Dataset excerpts
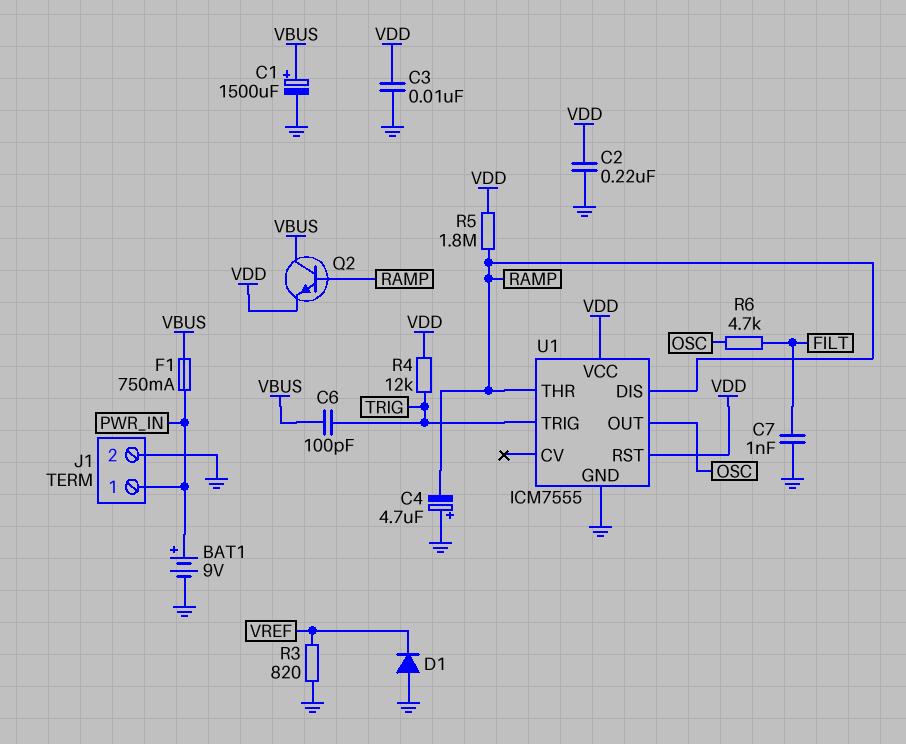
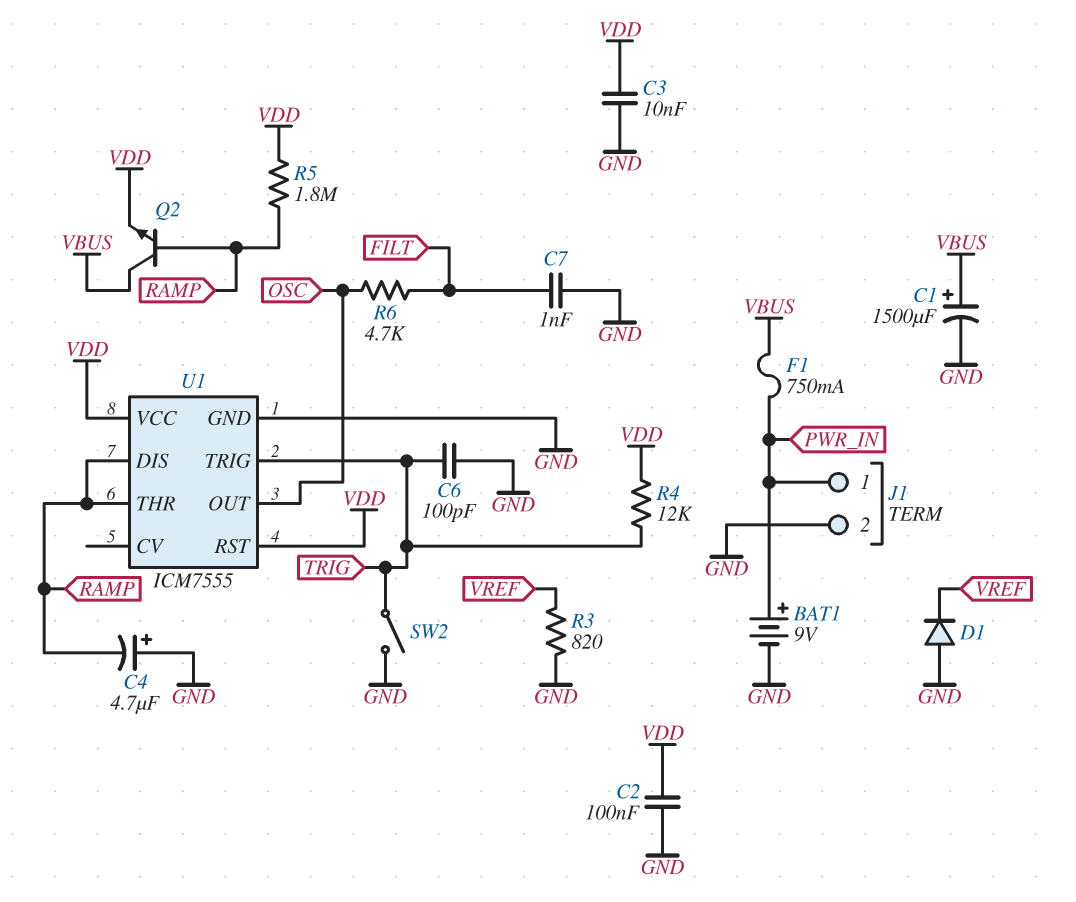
C2: 220nF (GND, VDD) -> 100nF (GND, VDD)
C6: 100pF (TRIG, VBUS) -> 100pF (GND, TRIG)
SW2: none -> switch (GND, TRIG)

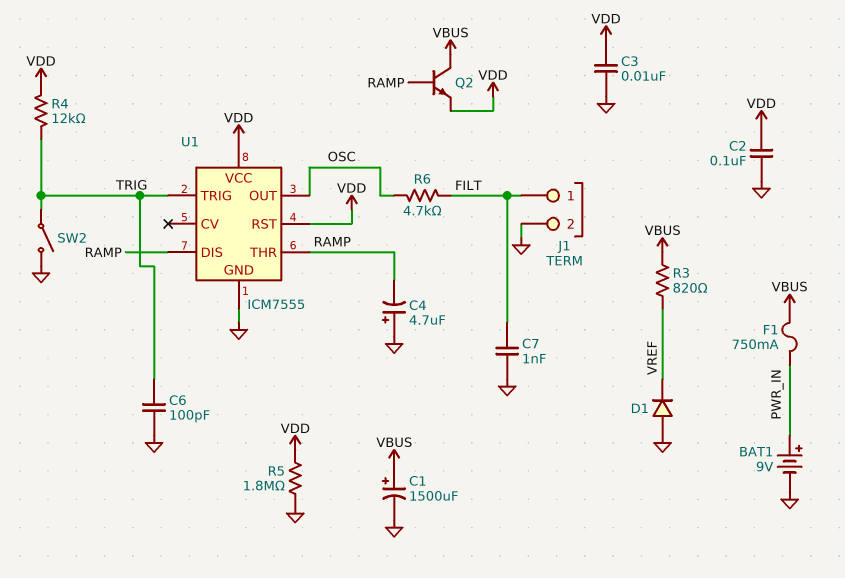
J1 pin 1: PWR_IN -> FILT
R3: 820 (GND, VREF) -> 820 (VBUS, VREF)
R5: 1.8M (RAMP, VDD) -> 1.8M (GND, VDD)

| WHAT YOU WILL DO |
In your copy, every entry above must match word for word, and no picture may appear.

| SOLVED EXERCISE |
C2: 220nF (GND, VDD) -> 100nF (GND, VDD)
C6: 100pF (TRIG, VBUS) -> 100pF (GND, TRIG)
SW2: none -> switch (GND, TRIG)

J1 pin 1: PWR_IN -> FILT
R3: 820 (GND, VREF) -> 820 (VBUS, VREF)
R5: 1.8M (RAMP, VDD) -> 1.8M (GND, VDD)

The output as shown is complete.